Task requirements:
All of the records below need to be written out exactly, but without the pictures.

Available data:
───
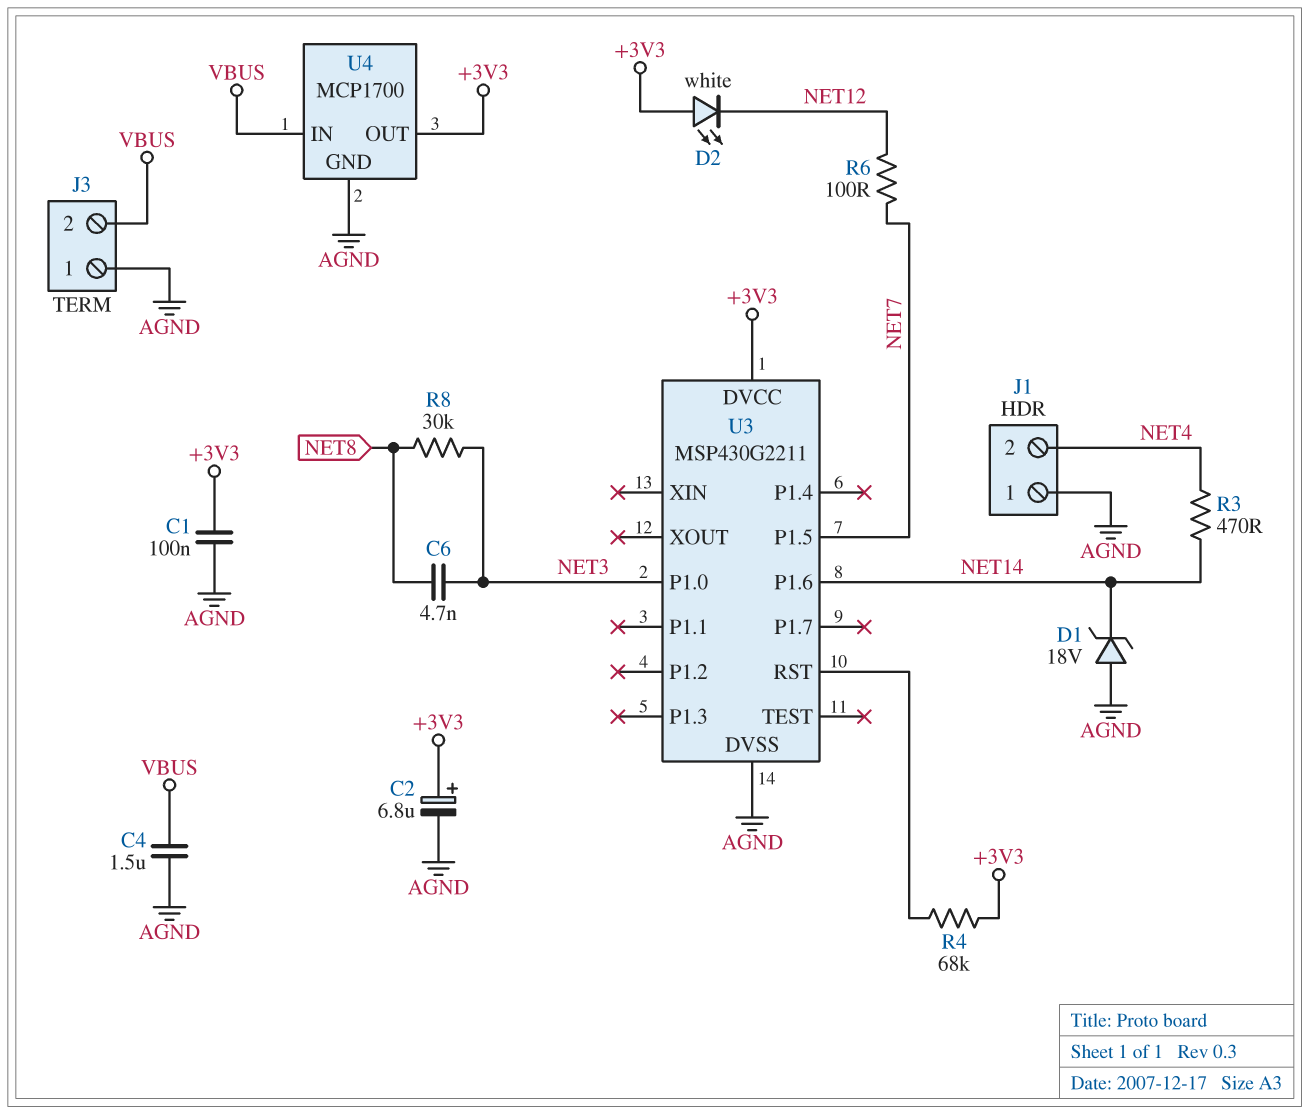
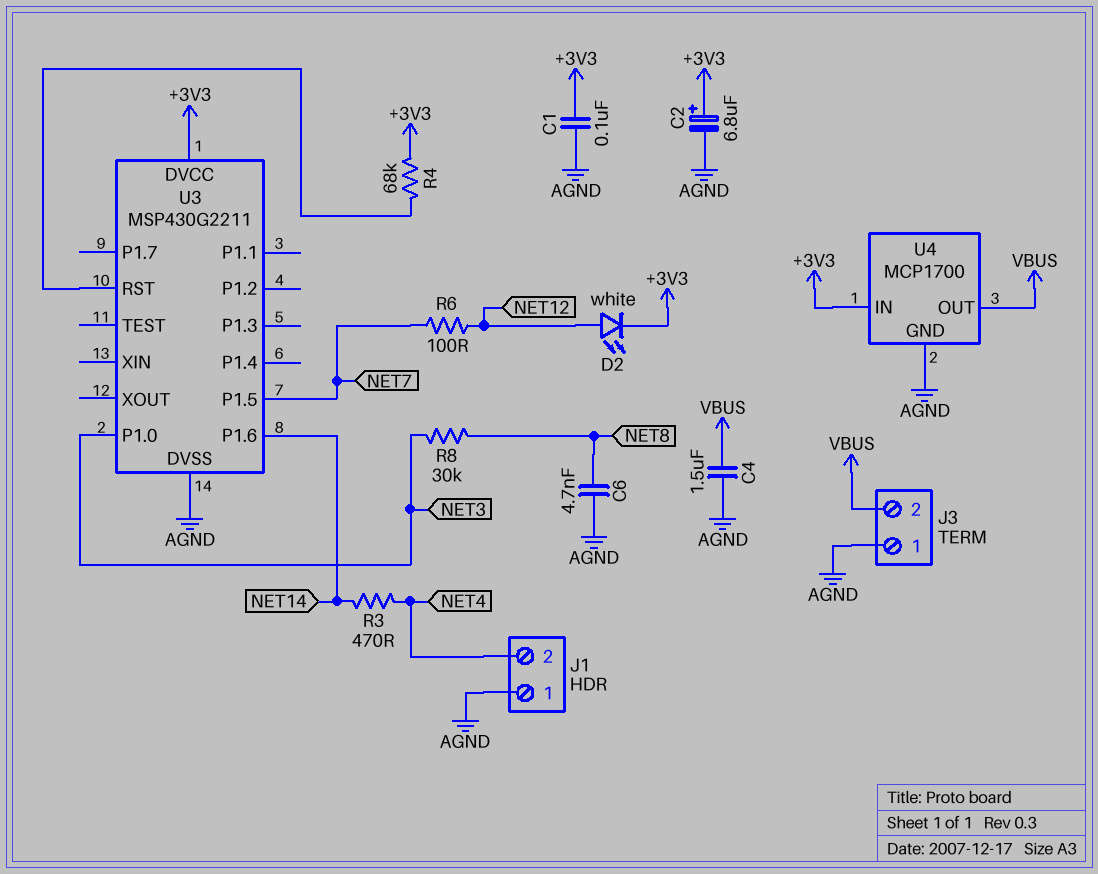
C6: 4.7nF (NET3, NET8) -> 4.7nF (AGND, NET8)
D1: zener 18V (A AGND, K NET14) -> none
D2: LED white (A +3V3, K NET12) -> LED white (A NET12, K +3V3)
U4 pin IN: VBUS -> +3V3
U4 pin OUT: +3V3 -> VBUS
───
Answer area:
C6: 4.7nF (NET3, NET8) -> 4.7nF (AGND, NET8)
D1: zener 18V (A AGND, K NET14) -> none
D2: LED white (A +3V3, K NET12) -> LED white (A NET12, K +3V3)
U4 pin IN: VBUS -> +3V3
U4 pin OUT: +3V3 -> VBUS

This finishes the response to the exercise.